*Data supplied*
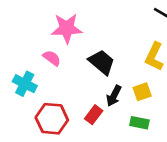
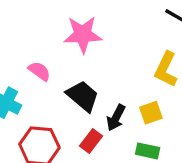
pink star: (67, 28) -> (83, 35), moved
black trapezoid: (102, 62) -> (83, 96), moved

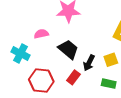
pink semicircle: (39, 71) -> (41, 34), turned -48

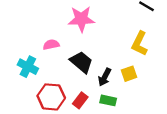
red rectangle: (73, 77) -> (80, 100), moved
green rectangle: (109, 84) -> (108, 100), moved

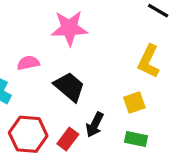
black arrow: (105, 77) -> (95, 125), moved
green rectangle: (108, 100) -> (136, 139), moved

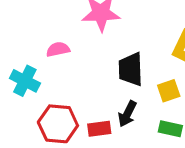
black trapezoid: (69, 87) -> (131, 69), moved, turned -132
red rectangle: (68, 139) -> (99, 129), turned 45

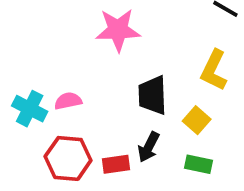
pink semicircle: (58, 49) -> (68, 101), moved
yellow square: (169, 91) -> (197, 120), turned -30

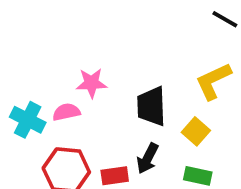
pink star: (118, 30) -> (91, 83), moved, size x0.7
yellow L-shape: (214, 70) -> (213, 81), turned 39

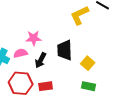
yellow L-shape: (213, 81) -> (80, 15), moved
black arrow: (148, 158) -> (41, 60), moved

*Brief*
Reproduce the entries above without change, omitting all pictures.

*Solution below*
pink star: (67, 28) -> (83, 35), moved
black trapezoid: (102, 62) -> (83, 96), moved

pink semicircle: (39, 71) -> (41, 34), turned -48

red rectangle: (73, 77) -> (80, 100), moved
green rectangle: (109, 84) -> (108, 100), moved

black arrow: (105, 77) -> (95, 125), moved
green rectangle: (108, 100) -> (136, 139), moved

black trapezoid: (69, 87) -> (131, 69), moved, turned -132
red rectangle: (68, 139) -> (99, 129), turned 45

pink semicircle: (58, 49) -> (68, 101), moved
yellow square: (169, 91) -> (197, 120), turned -30

pink star: (118, 30) -> (91, 83), moved, size x0.7
yellow L-shape: (214, 70) -> (213, 81), turned 39

yellow L-shape: (213, 81) -> (80, 15), moved
black arrow: (148, 158) -> (41, 60), moved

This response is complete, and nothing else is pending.